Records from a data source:
• • • • •

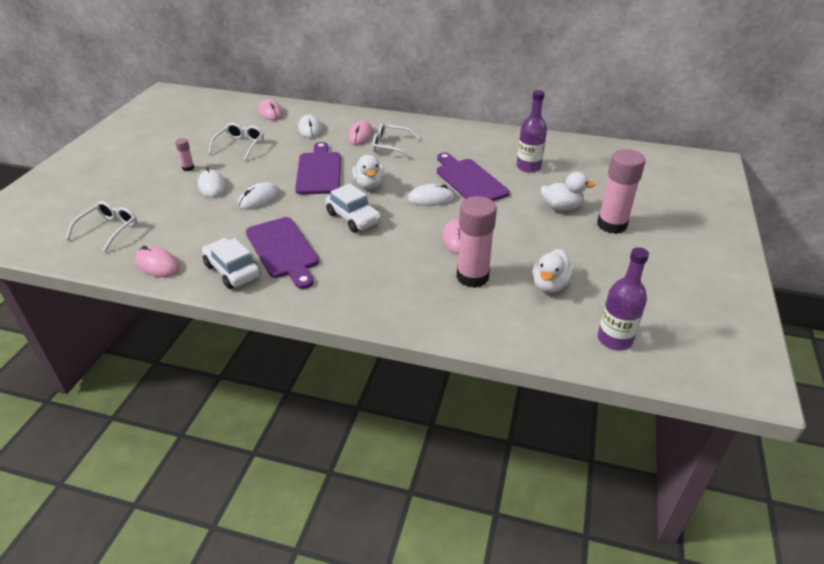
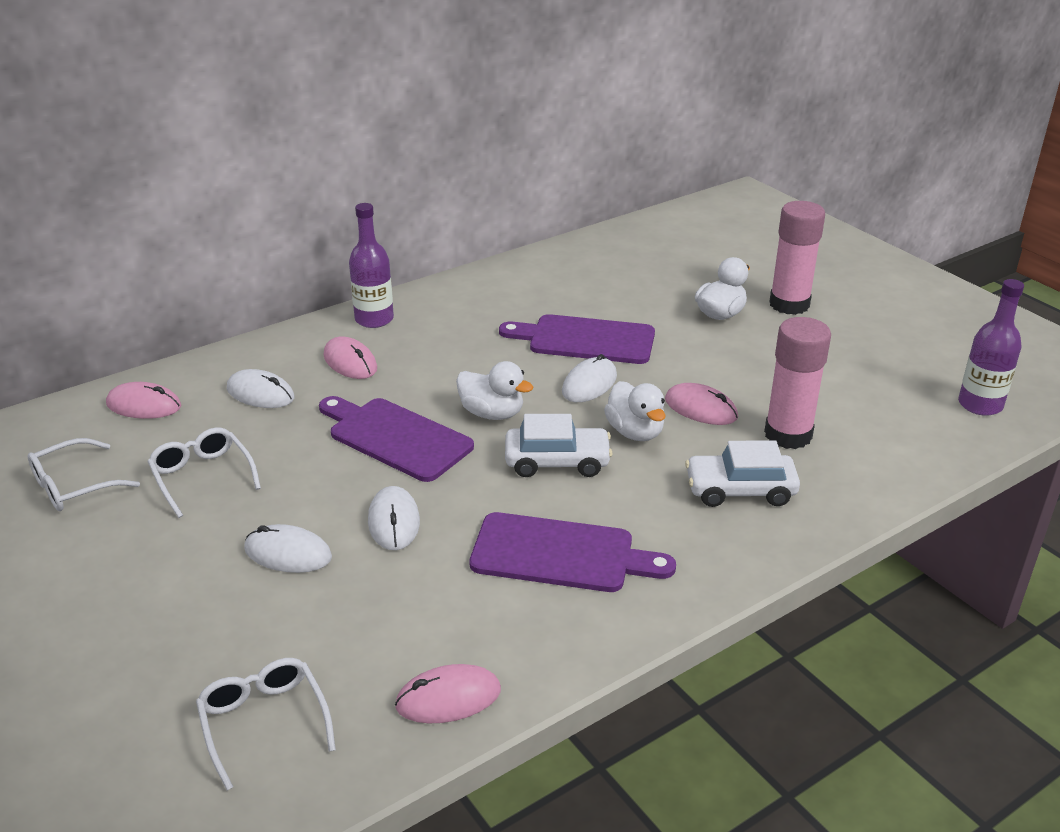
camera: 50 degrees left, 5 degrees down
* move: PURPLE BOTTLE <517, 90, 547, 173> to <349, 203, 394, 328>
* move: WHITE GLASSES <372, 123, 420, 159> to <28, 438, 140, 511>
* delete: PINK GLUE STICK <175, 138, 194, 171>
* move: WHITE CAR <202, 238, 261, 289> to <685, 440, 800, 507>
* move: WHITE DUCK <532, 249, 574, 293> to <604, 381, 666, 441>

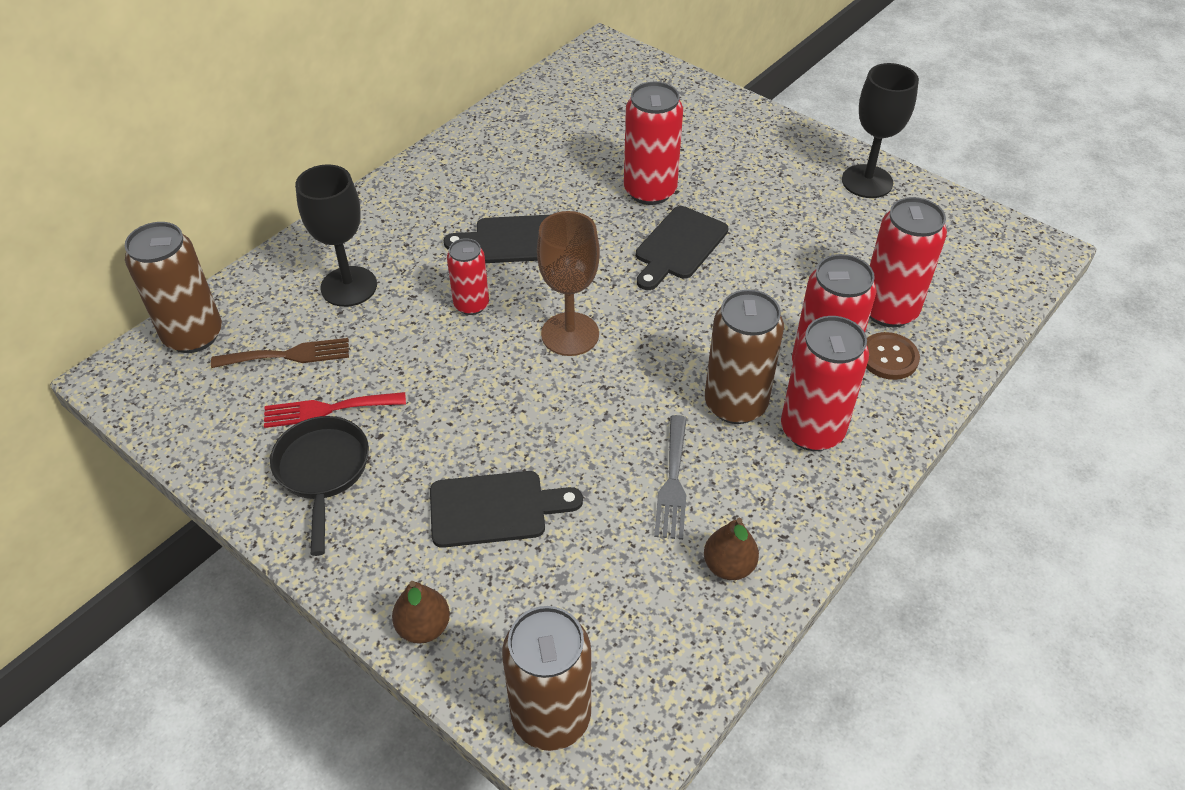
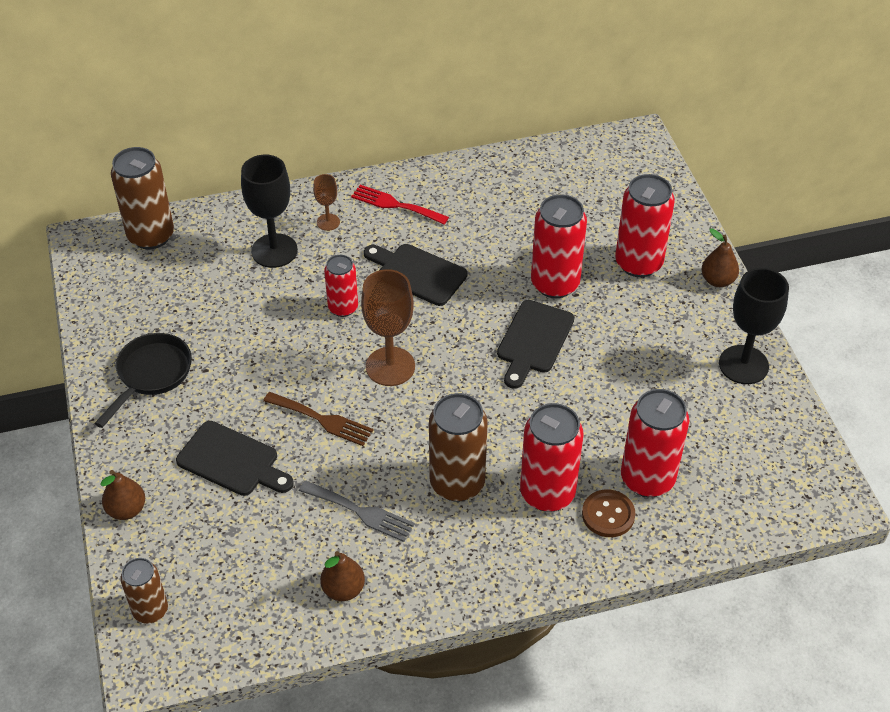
camera: 35 degrees right, 0 degrees up
* rotate: BLACK CUTTING BOARD <636, 206, 728, 290> = <497, 300, 574, 389> 45 degrees counterclockwise
* move: RED CAN <781, 316, 869, 451> to <615, 174, 675, 277>
* move: BROWN FORK <211, 338, 349, 368> to <263, 392, 373, 446>
* move: RED FORK <264, 392, 406, 428> to <351, 185, 449, 225>
* rotate: GREY FORK <654, 415, 687, 540> = <299, 480, 415, 542> 105 degrees counterclockwise
* resize: BROWN CAN <502, 606, 591, 751> = <120, 558, 168, 624> x0.61
* insert: BROWN GOBLET <313, 174, 340, 231>
* insert: BROWN PEAR <701, 228, 739, 287>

• • • • •

EXERCISE PROMPT
Please transcribe only the lines in the records above running from the line that has "138, 194, 171>" through the line that has "440, 800, 507>", both included, exactly as they appear.

SOLUTION TO THE EXERCISE
* delete: PINK GLUE STICK <175, 138, 194, 171>
* move: WHITE CAR <202, 238, 261, 289> to <685, 440, 800, 507>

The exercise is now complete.